• [GOAL OF THE EXERCISE]
A single stretch of the material below is to be transcribed exactly, starting at the line with "black heart: 7 -> 4" and ending after the line with "grey toothbrush: 6 -> 9".

• [PROVIDED RECORDS]
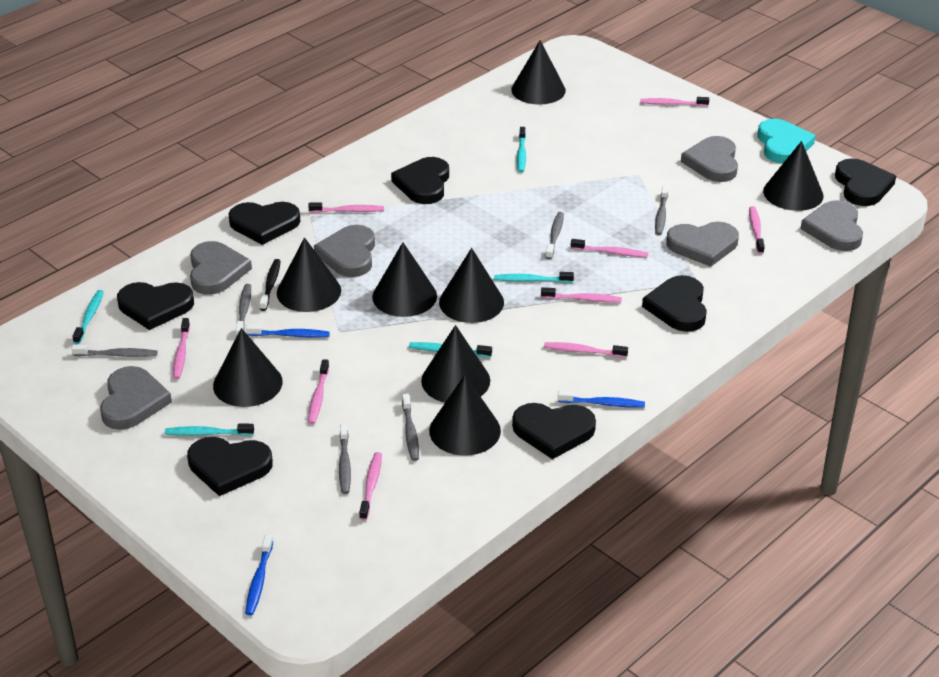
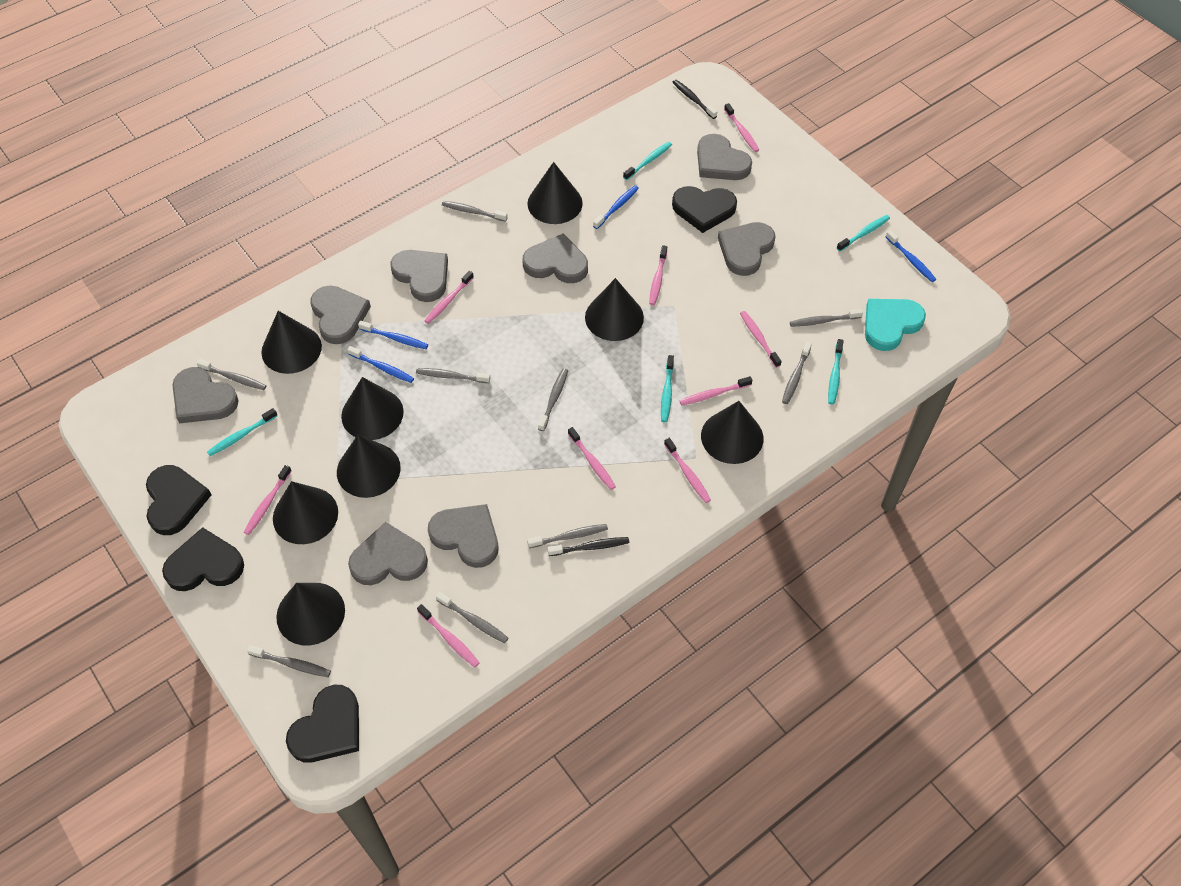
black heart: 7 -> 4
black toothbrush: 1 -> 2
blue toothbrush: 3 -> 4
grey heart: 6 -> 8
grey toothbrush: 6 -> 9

* * *

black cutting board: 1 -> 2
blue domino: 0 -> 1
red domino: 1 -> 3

==

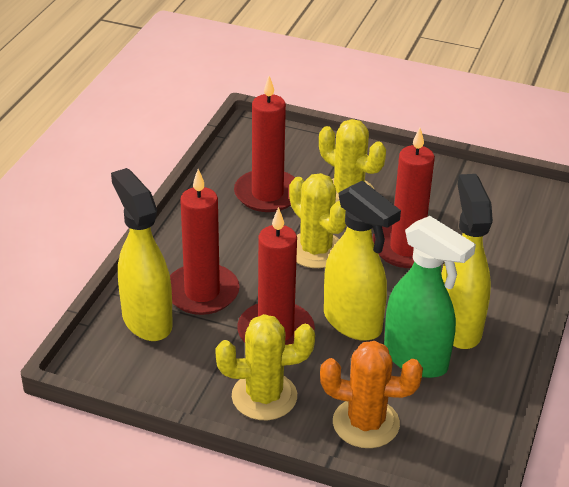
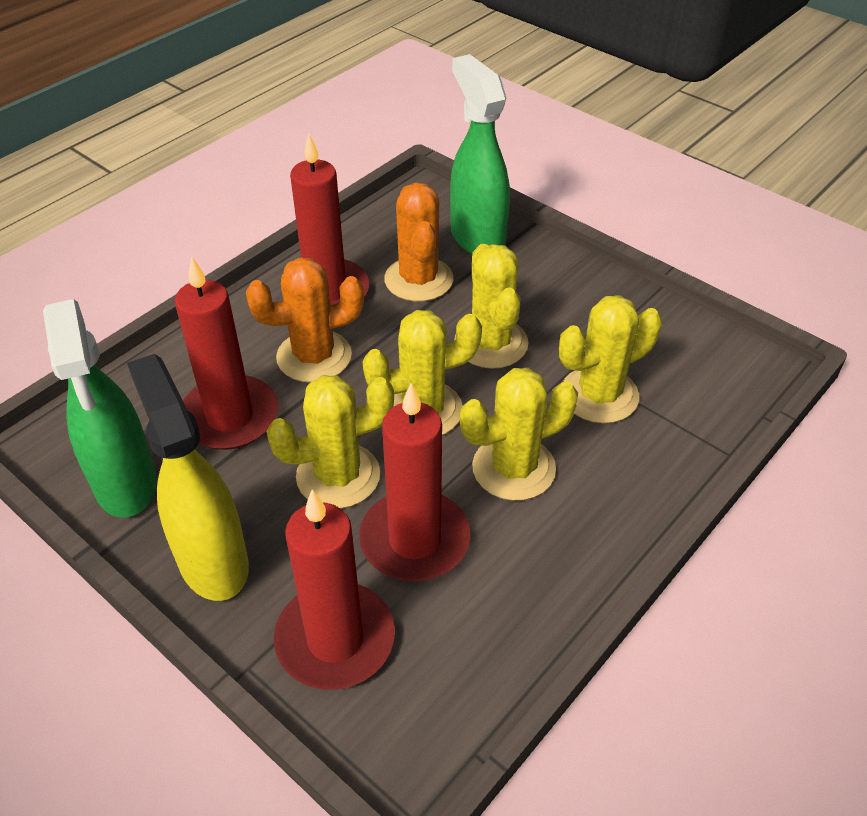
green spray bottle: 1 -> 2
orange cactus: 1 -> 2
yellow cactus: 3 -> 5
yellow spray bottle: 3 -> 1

• [TASK ANSWER]
black heart: 7 -> 4
black toothbrush: 1 -> 2
blue toothbrush: 3 -> 4
grey heart: 6 -> 8
grey toothbrush: 6 -> 9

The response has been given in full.